Copy the items word for word, from the first one through the line containing "purple square at", including that line.

DATA EXCERPTS:
------------------------
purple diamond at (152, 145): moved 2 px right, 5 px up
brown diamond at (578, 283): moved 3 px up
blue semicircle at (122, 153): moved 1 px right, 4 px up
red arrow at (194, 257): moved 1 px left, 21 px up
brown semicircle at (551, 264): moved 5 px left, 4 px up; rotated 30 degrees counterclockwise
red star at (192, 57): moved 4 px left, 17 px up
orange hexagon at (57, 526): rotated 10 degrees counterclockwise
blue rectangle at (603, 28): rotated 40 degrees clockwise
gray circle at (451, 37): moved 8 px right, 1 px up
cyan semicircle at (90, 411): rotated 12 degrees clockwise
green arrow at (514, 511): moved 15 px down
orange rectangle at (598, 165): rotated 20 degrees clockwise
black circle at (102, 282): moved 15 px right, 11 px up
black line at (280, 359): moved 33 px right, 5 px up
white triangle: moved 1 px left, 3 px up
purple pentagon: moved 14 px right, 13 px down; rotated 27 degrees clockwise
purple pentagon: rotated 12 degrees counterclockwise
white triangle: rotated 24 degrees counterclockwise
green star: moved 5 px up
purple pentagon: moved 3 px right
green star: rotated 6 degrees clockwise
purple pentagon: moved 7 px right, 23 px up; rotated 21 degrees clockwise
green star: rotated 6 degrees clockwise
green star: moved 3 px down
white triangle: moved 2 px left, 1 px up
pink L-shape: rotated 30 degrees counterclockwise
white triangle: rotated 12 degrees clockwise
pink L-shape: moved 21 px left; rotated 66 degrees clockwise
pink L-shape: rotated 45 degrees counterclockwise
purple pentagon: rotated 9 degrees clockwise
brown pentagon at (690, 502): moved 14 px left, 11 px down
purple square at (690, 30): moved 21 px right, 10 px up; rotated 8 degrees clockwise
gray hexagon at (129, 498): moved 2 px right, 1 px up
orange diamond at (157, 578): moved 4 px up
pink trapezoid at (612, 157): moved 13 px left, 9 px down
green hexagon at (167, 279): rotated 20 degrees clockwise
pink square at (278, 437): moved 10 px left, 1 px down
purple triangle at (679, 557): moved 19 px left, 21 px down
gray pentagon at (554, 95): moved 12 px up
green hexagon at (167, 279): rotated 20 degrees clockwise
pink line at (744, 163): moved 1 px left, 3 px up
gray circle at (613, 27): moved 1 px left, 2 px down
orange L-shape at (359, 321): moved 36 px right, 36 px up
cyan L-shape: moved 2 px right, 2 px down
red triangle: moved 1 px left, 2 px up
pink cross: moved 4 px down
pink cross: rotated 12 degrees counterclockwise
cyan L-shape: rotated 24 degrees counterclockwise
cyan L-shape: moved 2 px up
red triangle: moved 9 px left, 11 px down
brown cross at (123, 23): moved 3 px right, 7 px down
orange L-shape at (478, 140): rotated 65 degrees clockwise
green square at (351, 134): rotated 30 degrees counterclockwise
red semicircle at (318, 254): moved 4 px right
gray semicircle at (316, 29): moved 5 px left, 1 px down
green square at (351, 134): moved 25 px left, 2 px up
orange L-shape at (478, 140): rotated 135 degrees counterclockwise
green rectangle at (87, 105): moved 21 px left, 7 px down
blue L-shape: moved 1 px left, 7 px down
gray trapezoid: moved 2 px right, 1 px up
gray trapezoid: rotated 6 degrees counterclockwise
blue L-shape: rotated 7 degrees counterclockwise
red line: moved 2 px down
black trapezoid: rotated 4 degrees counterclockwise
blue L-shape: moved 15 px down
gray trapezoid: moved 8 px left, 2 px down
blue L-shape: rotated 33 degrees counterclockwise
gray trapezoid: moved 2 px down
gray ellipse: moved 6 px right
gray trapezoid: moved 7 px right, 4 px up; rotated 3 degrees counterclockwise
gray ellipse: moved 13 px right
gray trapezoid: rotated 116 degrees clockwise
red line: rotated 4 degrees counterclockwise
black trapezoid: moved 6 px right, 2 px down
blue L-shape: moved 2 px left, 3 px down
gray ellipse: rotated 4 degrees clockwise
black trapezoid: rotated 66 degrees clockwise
------------------------
RESULT:
purple diamond at (152, 145): moved 2 px right, 5 px up
brown diamond at (578, 283): moved 3 px up
blue semicircle at (122, 153): moved 1 px right, 4 px up
red arrow at (194, 257): moved 1 px left, 21 px up
brown semicircle at (551, 264): moved 5 px left, 4 px up; rotated 30 degrees counterclockwise
red star at (192, 57): moved 4 px left, 17 px up
orange hexagon at (57, 526): rotated 10 degrees counterclockwise
blue rectangle at (603, 28): rotated 40 degrees clockwise
gray circle at (451, 37): moved 8 px right, 1 px up
cyan semicircle at (90, 411): rotated 12 degrees clockwise
green arrow at (514, 511): moved 15 px down
orange rectangle at (598, 165): rotated 20 degrees clockwise
black circle at (102, 282): moved 15 px right, 11 px up
black line at (280, 359): moved 33 px right, 5 px up
white triangle: moved 1 px left, 3 px up
purple pentagon: moved 14 px right, 13 px down; rotated 27 degrees clockwise
purple pentagon: rotated 12 degrees counterclockwise
white triangle: rotated 24 degrees counterclockwise
green star: moved 5 px up
purple pentagon: moved 3 px right
green star: rotated 6 degrees clockwise
purple pentagon: moved 7 px right, 23 px up; rotated 21 degrees clockwise
green star: rotated 6 degrees clockwise
green star: moved 3 px down
white triangle: moved 2 px left, 1 px up
pink L-shape: rotated 30 degrees counterclockwise
white triangle: rotated 12 degrees clockwise
pink L-shape: moved 21 px left; rotated 66 degrees clockwise
pink L-shape: rotated 45 degrees counterclockwise
purple pentagon: rotated 9 degrees clockwise
brown pentagon at (690, 502): moved 14 px left, 11 px down
purple square at (690, 30): moved 21 px right, 10 px up; rotated 8 degrees clockwise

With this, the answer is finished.